*Activity*. Pick the lines holding the string "black" out of the records and copy them.

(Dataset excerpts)
—————
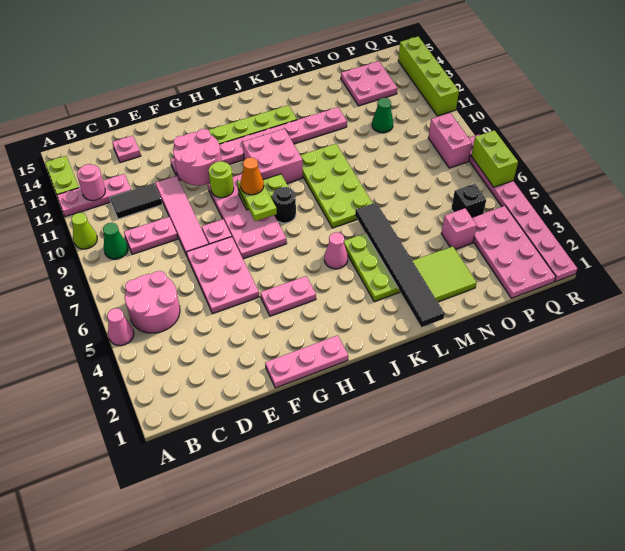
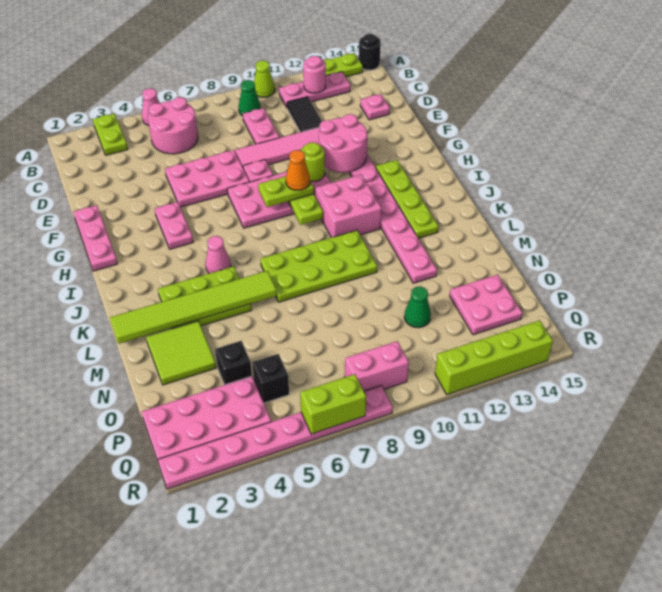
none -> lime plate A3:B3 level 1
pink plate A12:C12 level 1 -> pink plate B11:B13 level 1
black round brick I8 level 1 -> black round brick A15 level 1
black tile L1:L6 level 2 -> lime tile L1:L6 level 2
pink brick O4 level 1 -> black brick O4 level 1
—————
*Task solution*.
black round brick I8 level 1 -> black round brick A15 level 1
black tile L1:L6 level 2 -> lime tile L1:L6 level 2
pink brick O4 level 1 -> black brick O4 level 1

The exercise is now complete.